··· DATA SHOWN ···

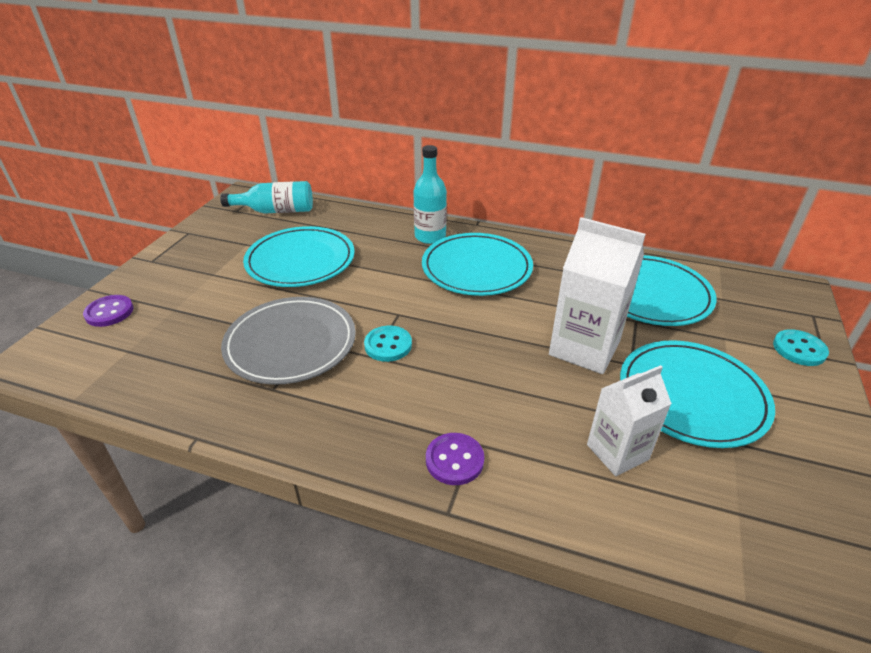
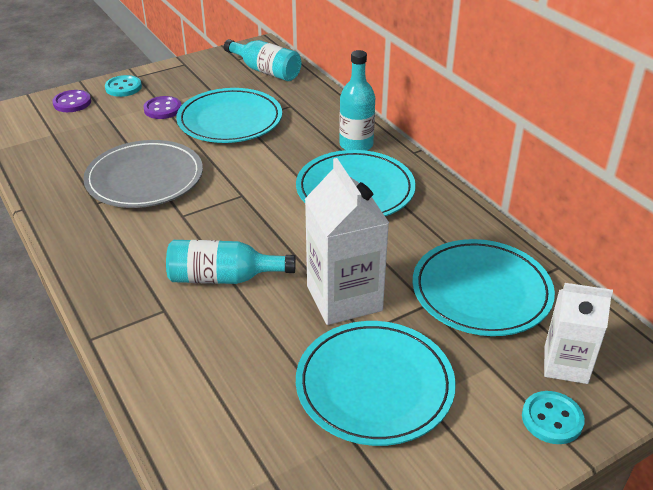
camera: 40 degrees right, 0 degrees up
(388, 345) = (203, 214): turquoise button -> turquoise button (123, 87)
(454, 460) = (137, 313): purple button -> purple button (163, 109)
(480, 386) = (223, 278): none -> turquoise bottle
(617, 452) = (249, 381): white carton -> white carton (565, 365)

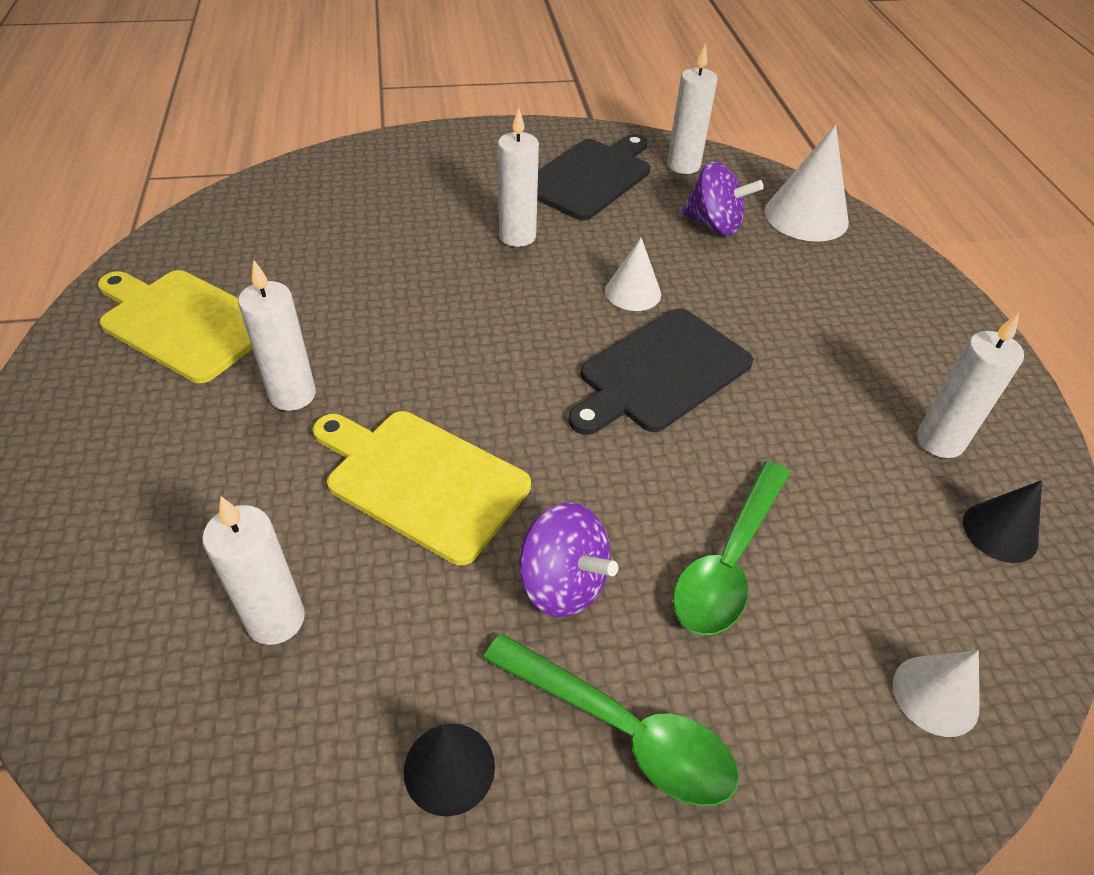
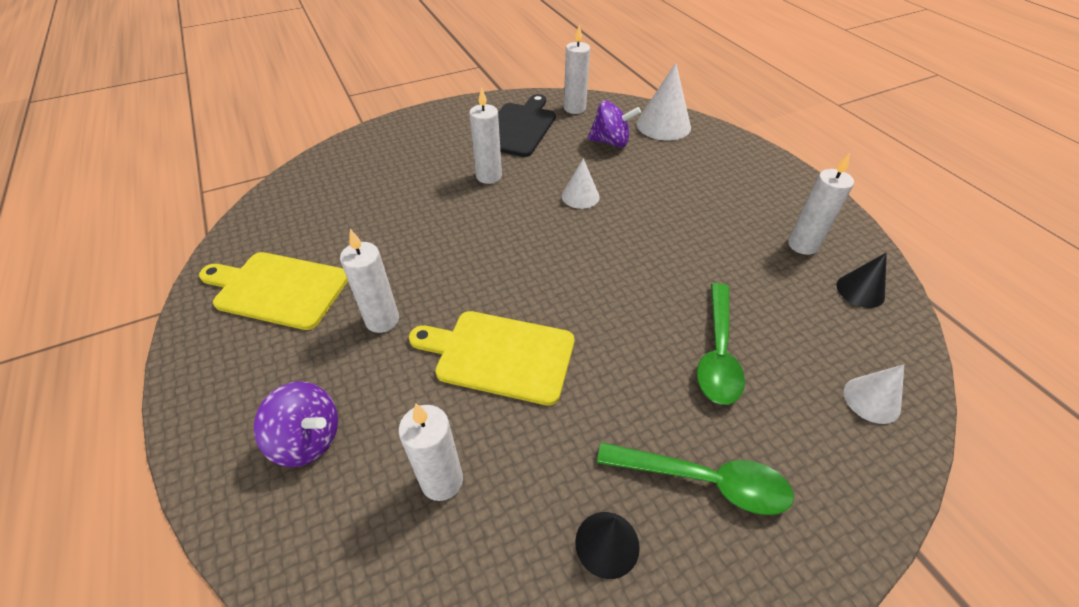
camera: 15 degrees left, 0 degrees up
(562, 583) = (623, 397): purple spinning top -> purple spinning top (308, 439)
(660, 373) = (621, 244): black cutting board -> none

···

● YOUR INSTRUCTIONS:
Transcribe the material exactly, keeping every word and none of the pictures.

● WRITTEN SOLUTION:
camera: 40 degrees right, 0 degrees up
(388, 345) = (203, 214): turquoise button -> turquoise button (123, 87)
(454, 460) = (137, 313): purple button -> purple button (163, 109)
(480, 386) = (223, 278): none -> turquoise bottle
(617, 452) = (249, 381): white carton -> white carton (565, 365)

camera: 15 degrees left, 0 degrees up
(562, 583) = (623, 397): purple spinning top -> purple spinning top (308, 439)
(660, 373) = (621, 244): black cutting board -> none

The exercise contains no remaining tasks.